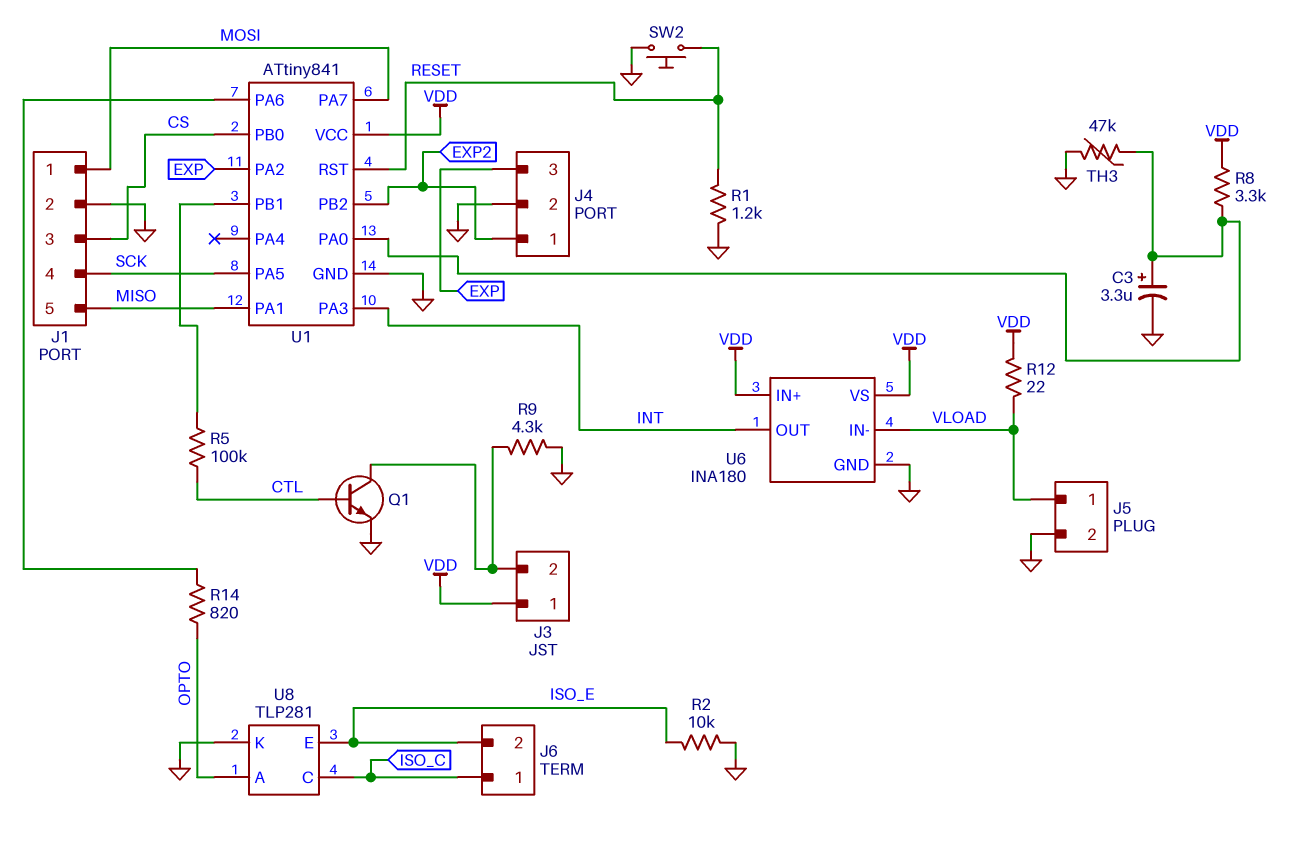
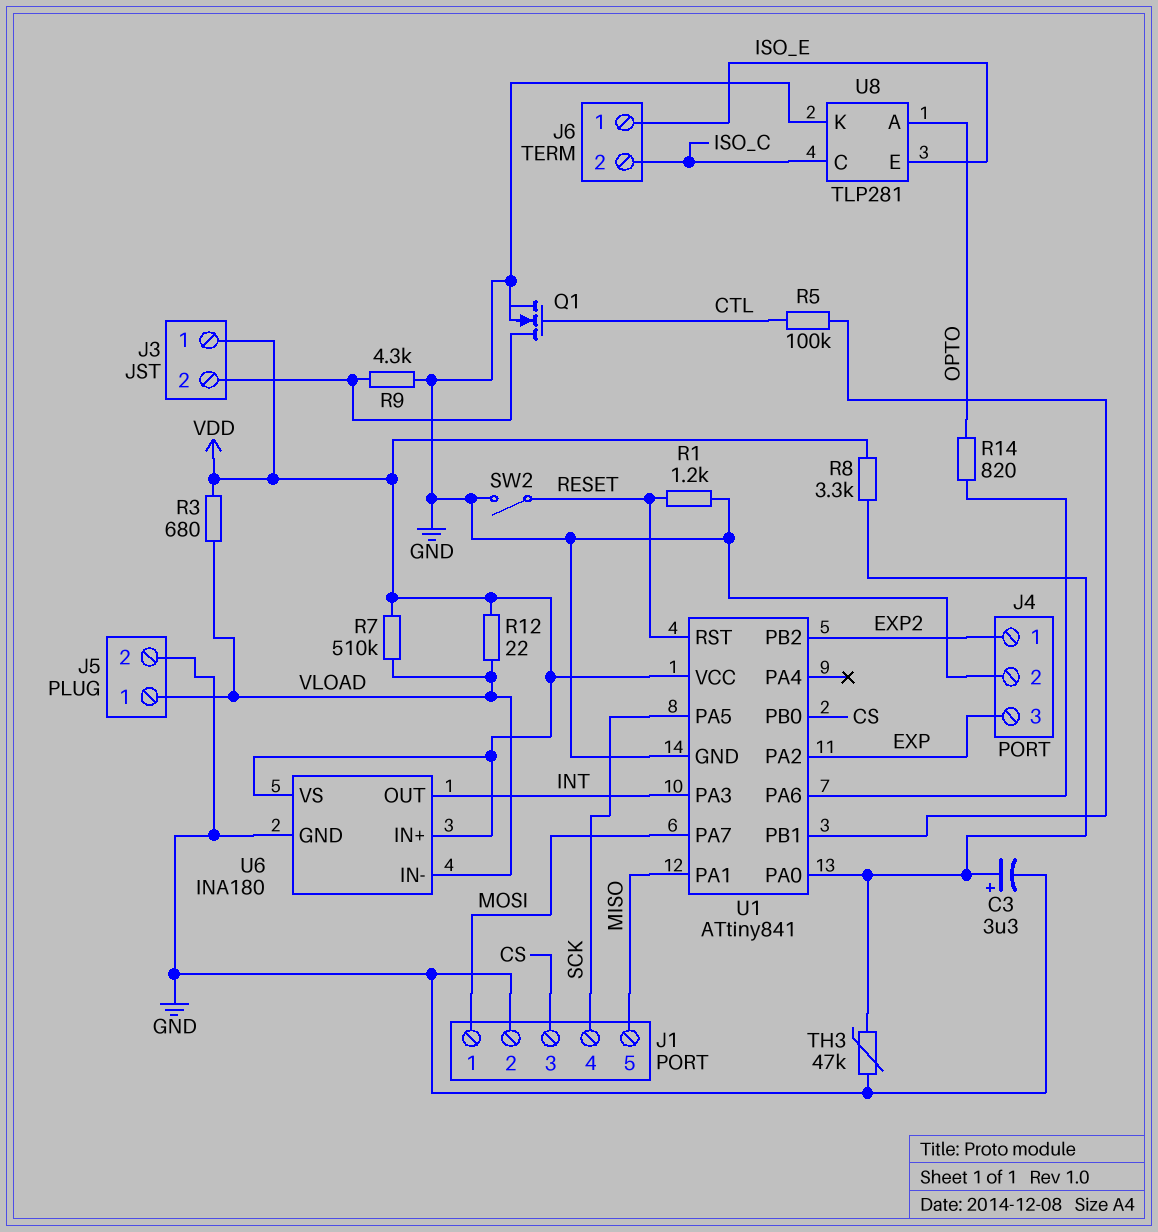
J6 pin 1: ISO_C -> ISO_E
J6 pin 2: ISO_E -> ISO_C
Q1: NPN (B CTL, C J3/2, E GND) -> NMOS (G CTL, D J3/2, S GND)
R2: 10k (GND, ISO_E) -> none
R3: none -> 680 (VDD, VLOAD)
R7: none -> 510k (VDD, VLOAD)
SW2: button (GND, RESET) -> switch (GND, RESET)

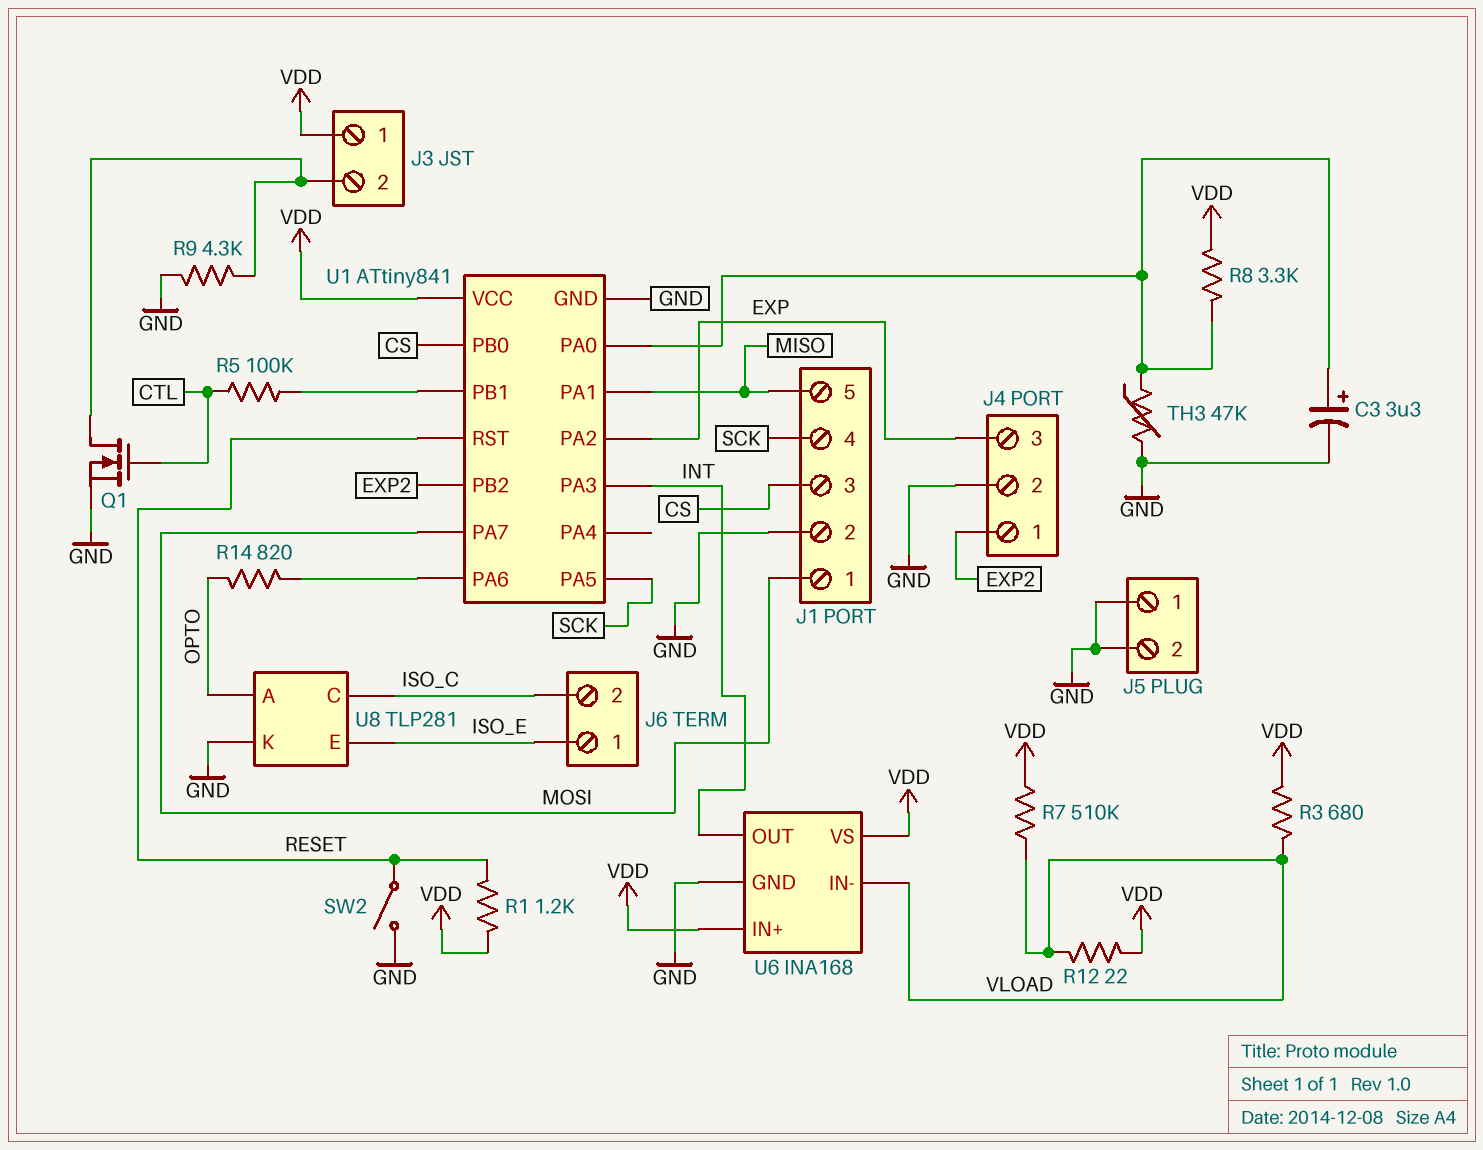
J5 pin 1: VLOAD -> GND
R1: 1.2k (GND, RESET) -> 1.2k (RESET, VDD)
U6: INA180 -> INA168

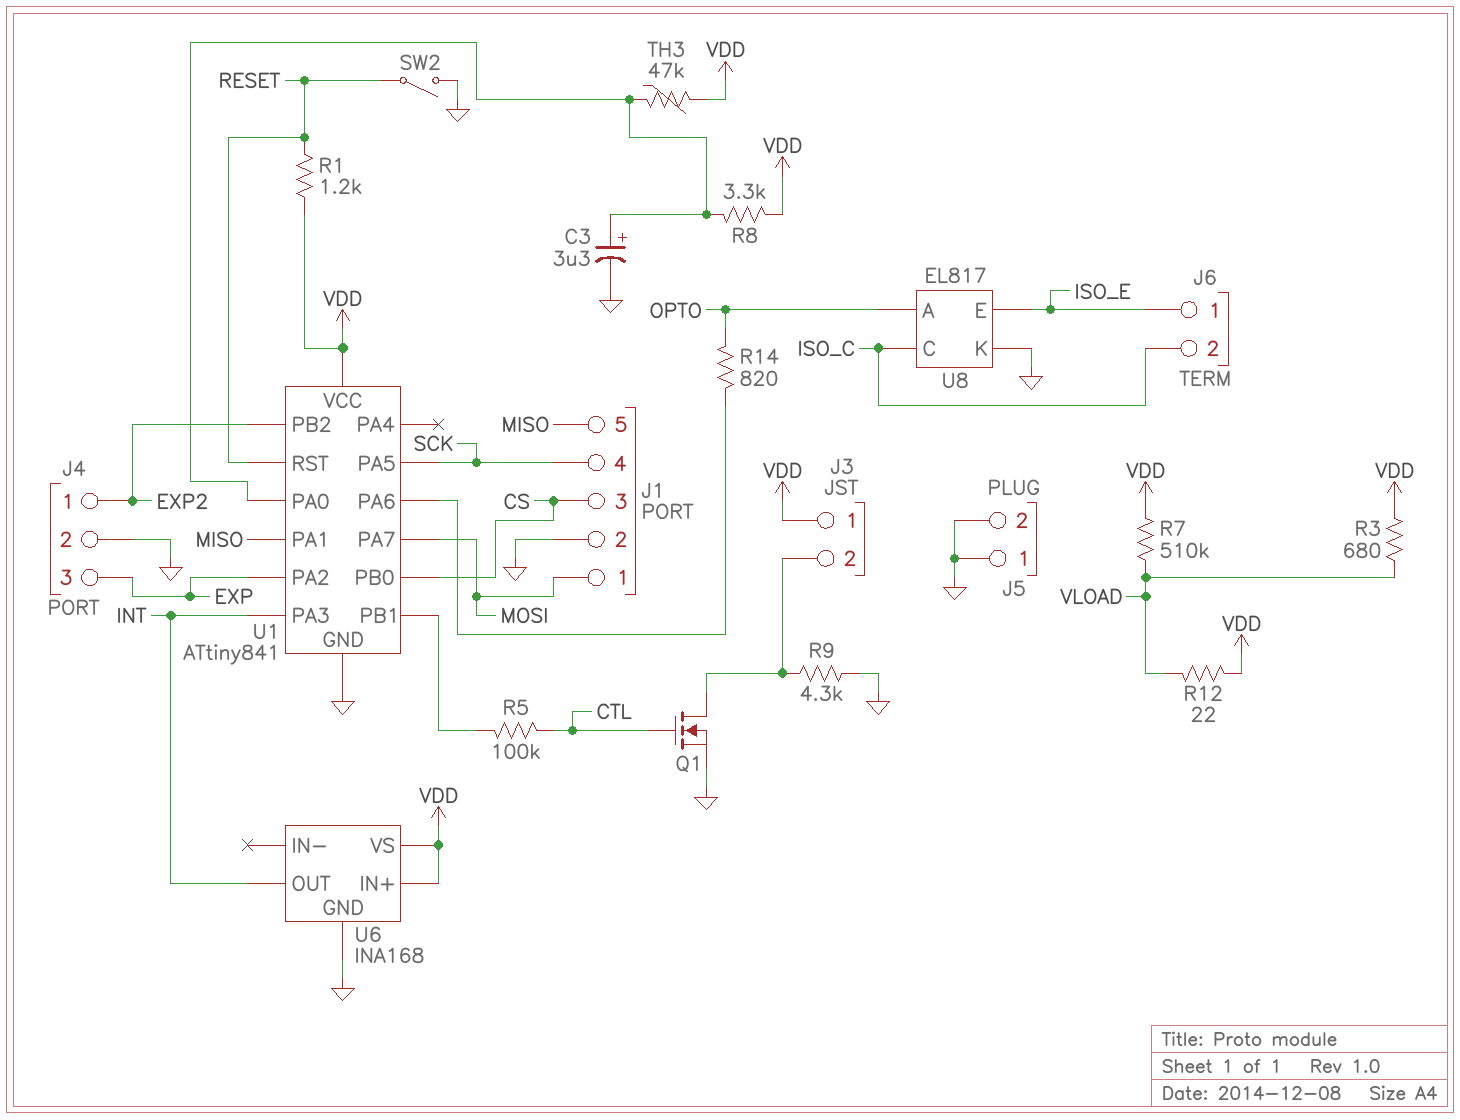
TH3: 47k (GND, U1/PA0) -> 47k (U1/PA0, VDD)
U6 pin IN-: VLOAD -> none
U8: TLP281 -> EL817

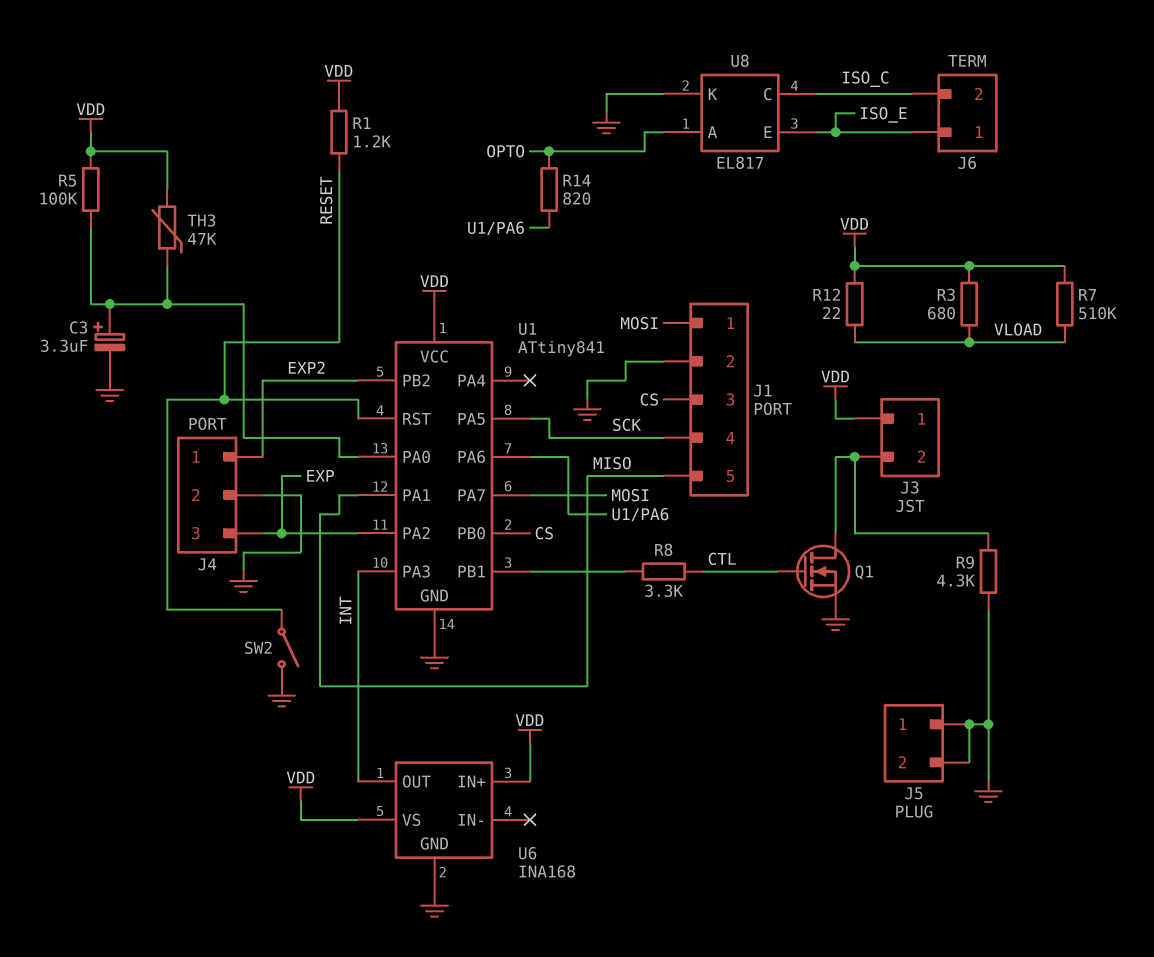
R5: 100k (CTL, U1/PB1) -> 100k (U1/PA0, VDD)
R8: 3.3k (U1/PA0, VDD) -> 3.3k (CTL, U1/PB1)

==*==

■ Exercise prompt
Extract the part of the records that opens with the line containing "J6 pin 2: ISO_E -> ISO_C" and closes with the line containing "R5: 100k (CTL, U1/PB1) -> 100k (U1/PA0, VDD)". Take only those lines, exactly, and no pictures.

■ Response to this task
J6 pin 2: ISO_E -> ISO_C
Q1: NPN (B CTL, C J3/2, E GND) -> NMOS (G CTL, D J3/2, S GND)
R2: 10k (GND, ISO_E) -> none
R3: none -> 680 (VDD, VLOAD)
R7: none -> 510k (VDD, VLOAD)
SW2: button (GND, RESET) -> switch (GND, RESET)

J5 pin 1: VLOAD -> GND
R1: 1.2k (GND, RESET) -> 1.2k (RESET, VDD)
U6: INA180 -> INA168

TH3: 47k (GND, U1/PA0) -> 47k (U1/PA0, VDD)
U6 pin IN-: VLOAD -> none
U8: TLP281 -> EL817

R5: 100k (CTL, U1/PB1) -> 100k (U1/PA0, VDD)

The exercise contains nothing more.